══ DATA FOR THIS EXERCISE

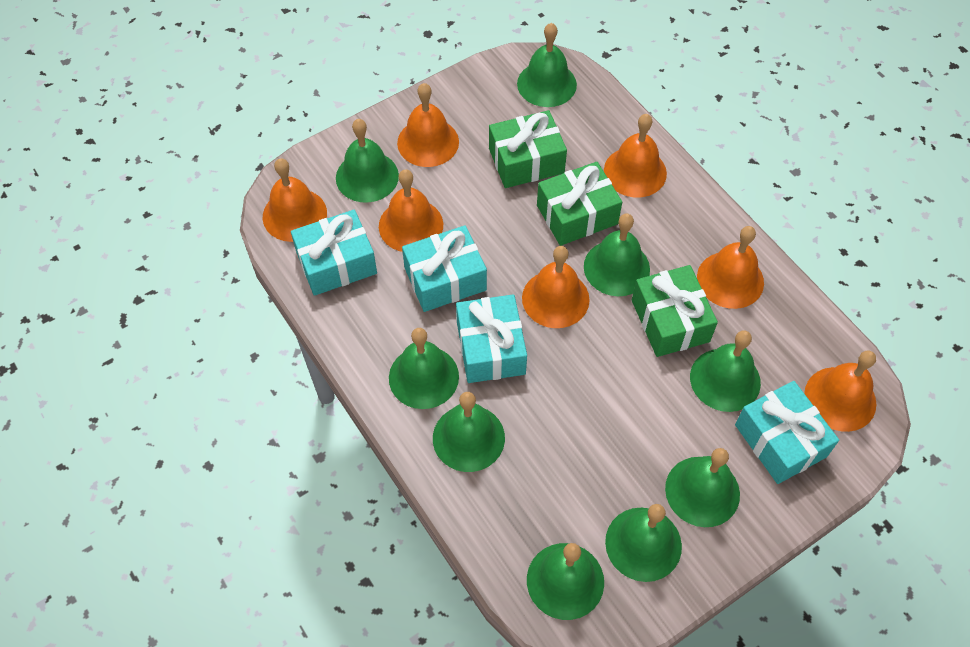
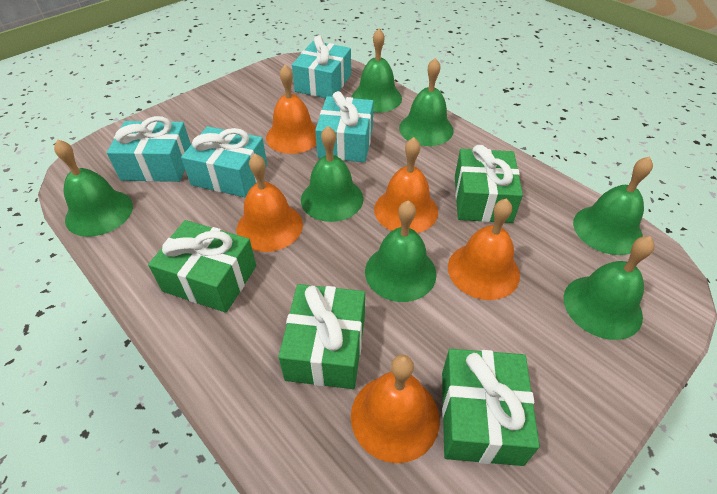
green bell: 9 -> 7
green gift: 3 -> 4
orange bell: 7 -> 5

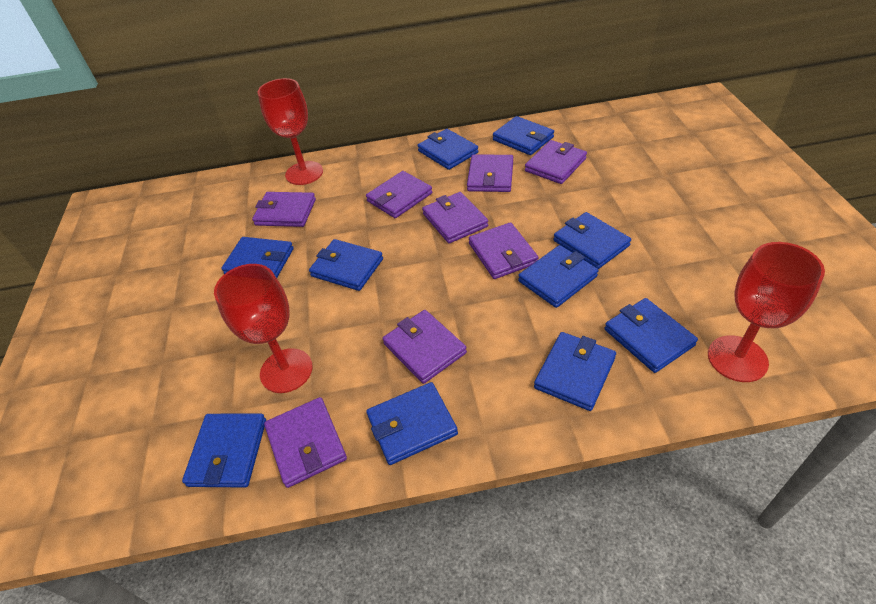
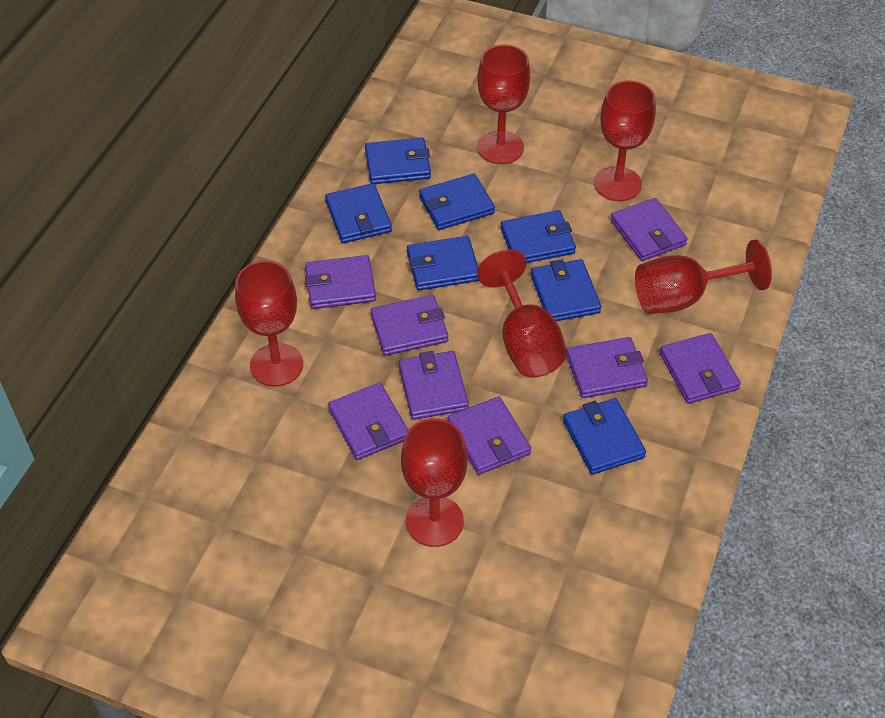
blue wallet: 10 -> 7
red goblet: 3 -> 6

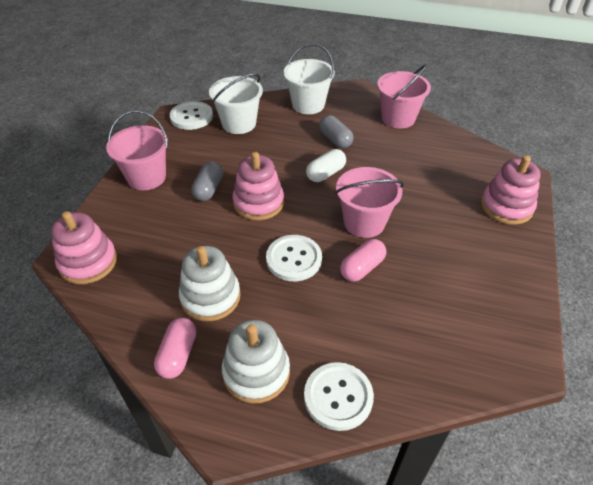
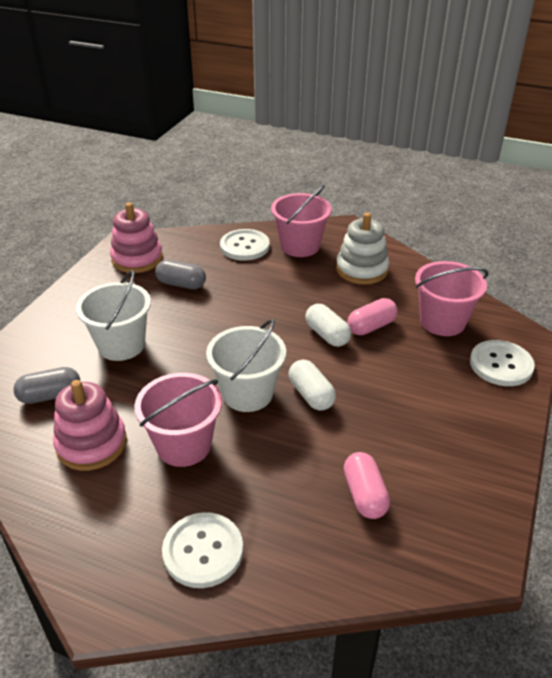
pink stacking toy: 3 -> 2
white capsule: 1 -> 2
white stacking toy: 2 -> 1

════

(WORK REQUEST): Could you restate the material word for word, skipping any pictures it holds?

(ANSWER TO THIS TASK):
green bell: 9 -> 7
green gift: 3 -> 4
orange bell: 7 -> 5

blue wallet: 10 -> 7
red goblet: 3 -> 6

pink stacking toy: 3 -> 2
white capsule: 1 -> 2
white stacking toy: 2 -> 1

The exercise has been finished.